• What the exercise asks: The answer is every line of the records that holds the word "diode", copied in full.

• Given data:
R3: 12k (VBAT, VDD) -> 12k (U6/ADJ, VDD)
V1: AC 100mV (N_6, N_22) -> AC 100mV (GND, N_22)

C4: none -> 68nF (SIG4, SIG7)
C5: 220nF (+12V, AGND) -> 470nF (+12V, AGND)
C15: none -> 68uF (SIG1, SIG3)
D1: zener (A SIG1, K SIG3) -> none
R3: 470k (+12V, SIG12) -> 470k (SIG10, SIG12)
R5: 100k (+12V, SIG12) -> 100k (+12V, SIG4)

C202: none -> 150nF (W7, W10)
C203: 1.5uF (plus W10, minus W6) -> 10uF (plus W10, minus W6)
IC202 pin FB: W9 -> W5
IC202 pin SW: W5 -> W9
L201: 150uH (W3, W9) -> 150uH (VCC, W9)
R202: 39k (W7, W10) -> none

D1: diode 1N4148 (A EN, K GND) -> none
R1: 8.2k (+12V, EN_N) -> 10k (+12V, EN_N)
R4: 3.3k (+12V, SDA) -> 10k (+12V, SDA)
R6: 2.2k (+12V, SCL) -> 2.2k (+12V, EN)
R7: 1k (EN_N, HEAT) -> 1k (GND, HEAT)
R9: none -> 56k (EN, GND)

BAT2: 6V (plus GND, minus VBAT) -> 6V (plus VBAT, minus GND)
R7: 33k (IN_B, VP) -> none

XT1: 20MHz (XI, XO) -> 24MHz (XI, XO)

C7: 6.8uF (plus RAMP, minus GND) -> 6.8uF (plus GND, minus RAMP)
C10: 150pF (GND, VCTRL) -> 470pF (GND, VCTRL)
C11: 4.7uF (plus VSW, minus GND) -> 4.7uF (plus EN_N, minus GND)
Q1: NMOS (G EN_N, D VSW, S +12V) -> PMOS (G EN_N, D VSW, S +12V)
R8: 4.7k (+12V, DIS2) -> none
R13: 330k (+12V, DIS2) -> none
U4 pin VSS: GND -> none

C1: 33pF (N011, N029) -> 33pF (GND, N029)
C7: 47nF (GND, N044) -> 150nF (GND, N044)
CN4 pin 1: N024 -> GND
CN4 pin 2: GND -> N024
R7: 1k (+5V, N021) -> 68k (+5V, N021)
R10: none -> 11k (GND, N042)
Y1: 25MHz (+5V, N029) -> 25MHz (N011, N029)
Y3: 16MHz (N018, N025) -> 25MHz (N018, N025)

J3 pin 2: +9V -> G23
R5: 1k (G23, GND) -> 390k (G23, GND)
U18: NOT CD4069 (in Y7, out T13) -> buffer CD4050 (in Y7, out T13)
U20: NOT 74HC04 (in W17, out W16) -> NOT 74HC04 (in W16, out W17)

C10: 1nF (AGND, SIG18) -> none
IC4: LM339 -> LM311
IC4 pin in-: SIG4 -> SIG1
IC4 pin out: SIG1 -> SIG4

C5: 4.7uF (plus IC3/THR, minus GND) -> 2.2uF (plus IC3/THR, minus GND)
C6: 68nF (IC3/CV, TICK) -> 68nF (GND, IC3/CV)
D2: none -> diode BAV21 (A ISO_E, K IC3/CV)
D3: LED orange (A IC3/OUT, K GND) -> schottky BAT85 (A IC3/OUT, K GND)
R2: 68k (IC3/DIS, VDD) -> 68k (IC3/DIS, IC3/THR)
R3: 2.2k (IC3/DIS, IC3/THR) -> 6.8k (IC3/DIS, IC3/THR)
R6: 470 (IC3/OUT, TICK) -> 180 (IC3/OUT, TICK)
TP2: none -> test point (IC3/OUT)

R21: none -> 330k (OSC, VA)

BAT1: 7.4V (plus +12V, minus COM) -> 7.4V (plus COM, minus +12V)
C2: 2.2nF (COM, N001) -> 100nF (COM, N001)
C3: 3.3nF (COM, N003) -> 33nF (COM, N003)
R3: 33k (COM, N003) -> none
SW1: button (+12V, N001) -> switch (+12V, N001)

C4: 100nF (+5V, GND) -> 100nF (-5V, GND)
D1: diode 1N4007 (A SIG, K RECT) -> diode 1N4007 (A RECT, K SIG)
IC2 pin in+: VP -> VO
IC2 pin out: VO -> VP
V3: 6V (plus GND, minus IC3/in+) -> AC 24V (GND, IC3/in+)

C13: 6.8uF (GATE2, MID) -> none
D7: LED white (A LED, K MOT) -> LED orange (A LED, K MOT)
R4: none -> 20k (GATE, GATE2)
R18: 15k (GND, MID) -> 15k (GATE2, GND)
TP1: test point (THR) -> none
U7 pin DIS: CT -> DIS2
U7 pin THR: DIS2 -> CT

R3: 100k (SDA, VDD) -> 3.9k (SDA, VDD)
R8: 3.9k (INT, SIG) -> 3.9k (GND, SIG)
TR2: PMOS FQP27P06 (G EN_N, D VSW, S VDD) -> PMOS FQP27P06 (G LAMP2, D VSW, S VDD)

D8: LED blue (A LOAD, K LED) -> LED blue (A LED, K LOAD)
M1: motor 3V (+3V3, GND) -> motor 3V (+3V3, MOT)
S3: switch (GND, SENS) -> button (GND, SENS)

• Output below:
D1: diode 1N4148 (A EN, K GND) -> none
D2: none -> diode BAV21 (A ISO_E, K IC3/CV)
D1: diode 1N4007 (A SIG, K RECT) -> diode 1N4007 (A RECT, K SIG)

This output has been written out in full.